WHAT TO WORK ON: For the listing that follows, give again exactly the lines from the one with "in_second: [662, 392]" to the one with "now: headphones (yellow)", including both.

EXERCISE DATA:

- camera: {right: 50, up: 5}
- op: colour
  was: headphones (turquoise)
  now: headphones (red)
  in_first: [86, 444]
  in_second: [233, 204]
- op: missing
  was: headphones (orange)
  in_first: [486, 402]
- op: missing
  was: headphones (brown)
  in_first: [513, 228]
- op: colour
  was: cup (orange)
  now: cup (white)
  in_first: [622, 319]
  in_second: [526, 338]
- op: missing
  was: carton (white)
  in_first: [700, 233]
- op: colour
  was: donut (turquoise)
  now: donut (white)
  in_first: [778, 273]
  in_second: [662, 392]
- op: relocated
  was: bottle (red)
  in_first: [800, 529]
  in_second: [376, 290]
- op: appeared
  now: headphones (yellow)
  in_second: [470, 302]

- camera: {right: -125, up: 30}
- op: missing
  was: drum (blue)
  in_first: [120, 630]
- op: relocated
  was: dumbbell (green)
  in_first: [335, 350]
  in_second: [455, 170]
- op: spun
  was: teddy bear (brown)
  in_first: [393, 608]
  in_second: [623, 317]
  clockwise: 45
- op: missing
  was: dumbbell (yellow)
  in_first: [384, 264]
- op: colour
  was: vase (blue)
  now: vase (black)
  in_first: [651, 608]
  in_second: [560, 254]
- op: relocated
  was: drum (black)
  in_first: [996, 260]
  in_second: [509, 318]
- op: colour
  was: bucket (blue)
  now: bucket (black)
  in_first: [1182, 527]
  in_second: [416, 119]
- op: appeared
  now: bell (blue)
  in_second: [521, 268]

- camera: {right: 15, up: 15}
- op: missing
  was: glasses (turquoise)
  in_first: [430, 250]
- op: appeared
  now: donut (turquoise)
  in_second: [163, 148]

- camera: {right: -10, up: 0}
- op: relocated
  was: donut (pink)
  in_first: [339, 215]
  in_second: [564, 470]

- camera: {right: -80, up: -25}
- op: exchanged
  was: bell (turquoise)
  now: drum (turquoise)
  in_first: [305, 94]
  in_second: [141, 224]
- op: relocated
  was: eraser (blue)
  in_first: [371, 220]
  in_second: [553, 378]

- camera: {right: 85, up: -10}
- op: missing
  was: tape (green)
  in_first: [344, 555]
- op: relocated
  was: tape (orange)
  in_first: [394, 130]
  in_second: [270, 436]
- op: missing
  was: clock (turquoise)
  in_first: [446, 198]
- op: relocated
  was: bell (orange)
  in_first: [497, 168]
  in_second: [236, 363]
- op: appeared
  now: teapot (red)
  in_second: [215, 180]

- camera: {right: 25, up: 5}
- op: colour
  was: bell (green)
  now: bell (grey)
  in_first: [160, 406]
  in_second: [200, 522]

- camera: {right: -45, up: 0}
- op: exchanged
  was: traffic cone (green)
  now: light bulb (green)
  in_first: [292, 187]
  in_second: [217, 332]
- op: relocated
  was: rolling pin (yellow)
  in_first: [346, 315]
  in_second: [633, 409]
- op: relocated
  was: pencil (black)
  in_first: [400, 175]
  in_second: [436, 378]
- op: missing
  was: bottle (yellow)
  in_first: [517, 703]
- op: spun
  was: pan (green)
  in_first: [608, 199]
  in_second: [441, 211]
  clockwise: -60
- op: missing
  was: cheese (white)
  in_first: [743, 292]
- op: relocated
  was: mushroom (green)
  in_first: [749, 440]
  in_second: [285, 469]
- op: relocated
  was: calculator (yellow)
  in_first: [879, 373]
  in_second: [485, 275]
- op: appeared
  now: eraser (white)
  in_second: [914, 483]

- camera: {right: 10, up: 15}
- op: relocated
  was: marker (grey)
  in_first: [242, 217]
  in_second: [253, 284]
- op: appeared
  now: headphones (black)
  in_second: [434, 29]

ANSWER SPACE:
  in_second: [662, 392]
- op: relocated
  was: bottle (red)
  in_first: [800, 529]
  in_second: [376, 290]
- op: appeared
  now: headphones (yellow)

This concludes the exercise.